■ To do ■
Make an exact copy of the entries, and keep any pictures out of it.

(Point-based object detection data)
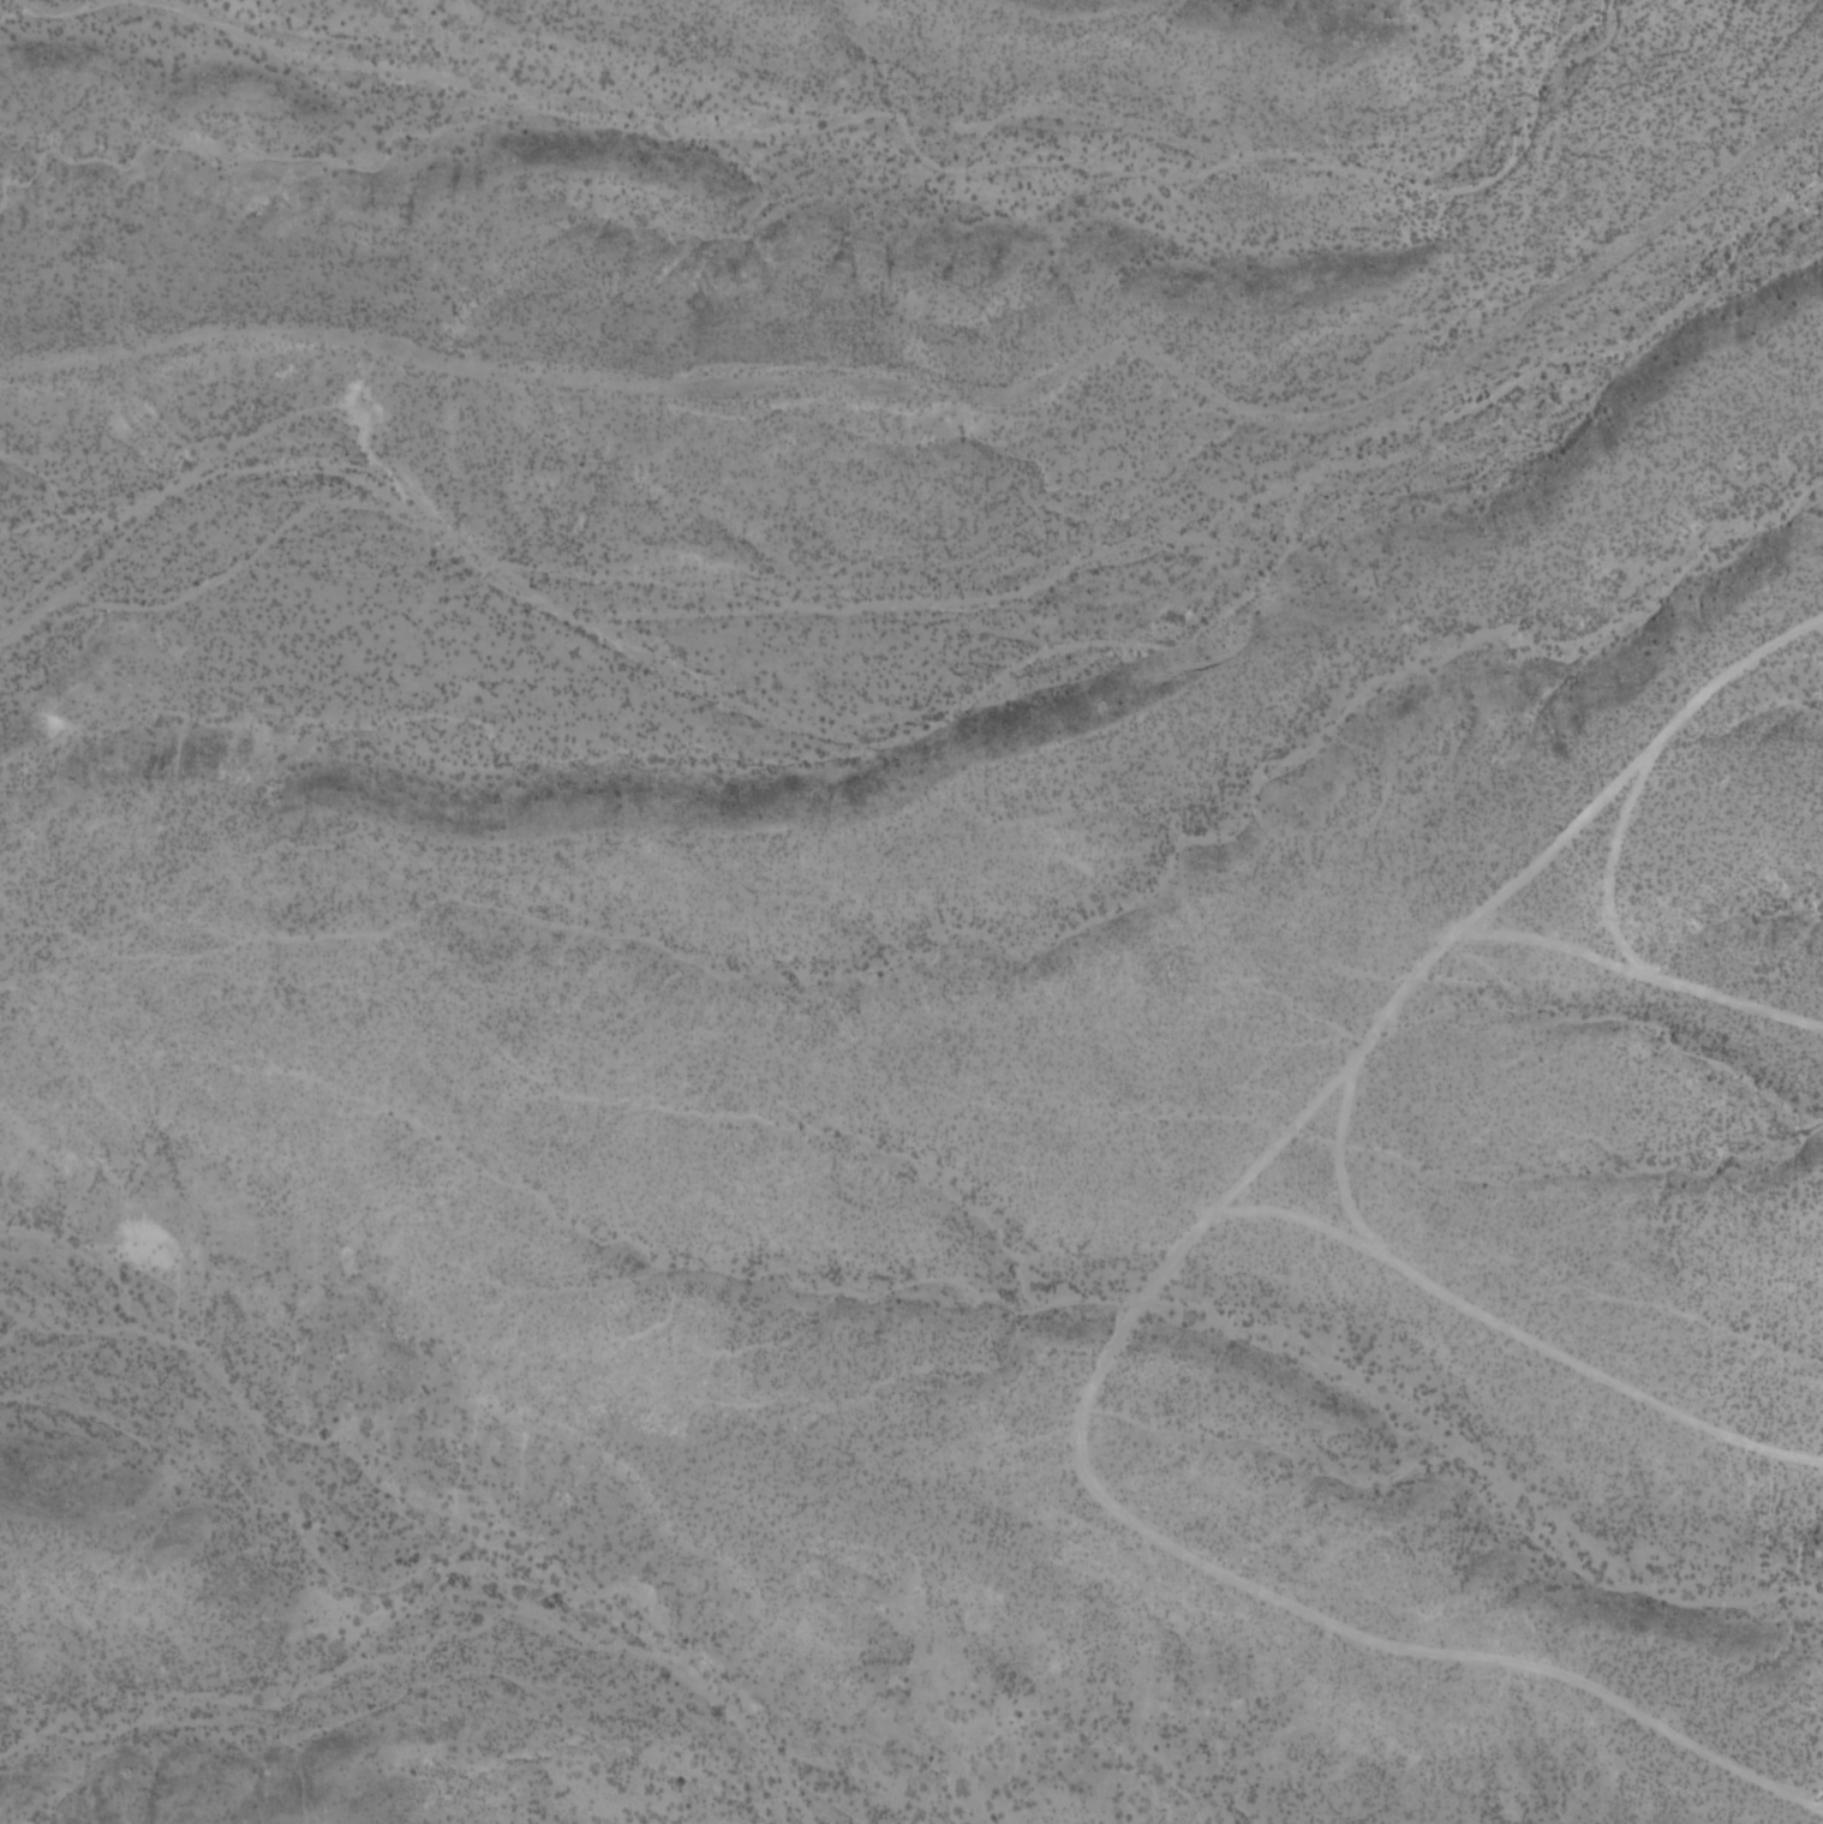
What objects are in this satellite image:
road: (1648, 757)
road: (1553, 843)
road: (1458, 933)
road: (1281, 1134)
road: (1085, 1403)

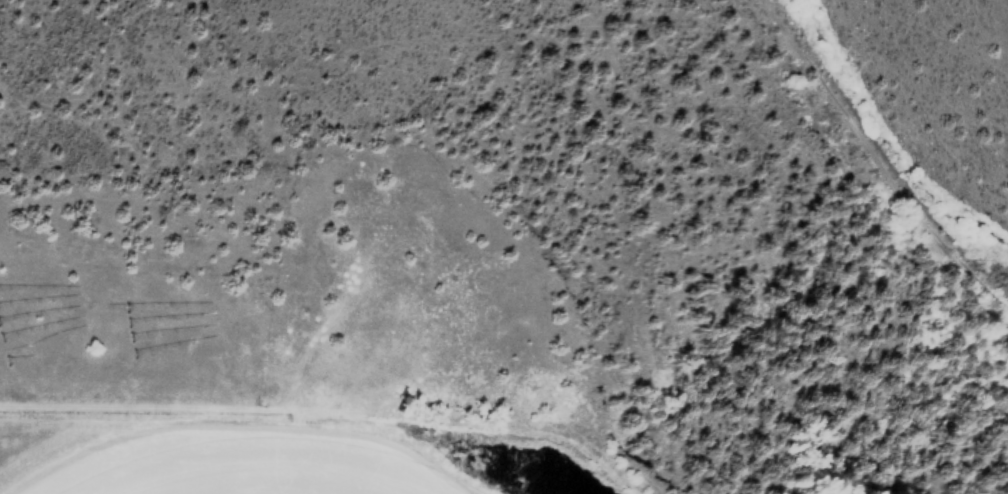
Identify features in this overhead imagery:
road: (877, 160)
crop: (187, 391)

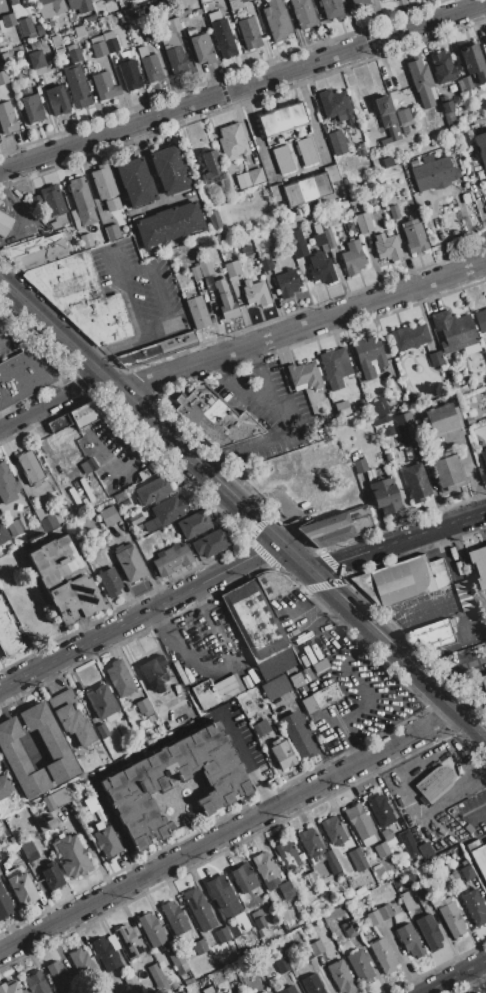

■ Result of the exercise ■
What objects are in this satellite image:
road: (1648, 757)
road: (1553, 843)
road: (1458, 933)
road: (1281, 1134)
road: (1085, 1403)

Identify features in this overhead imagery:
road: (877, 160)
crop: (187, 391)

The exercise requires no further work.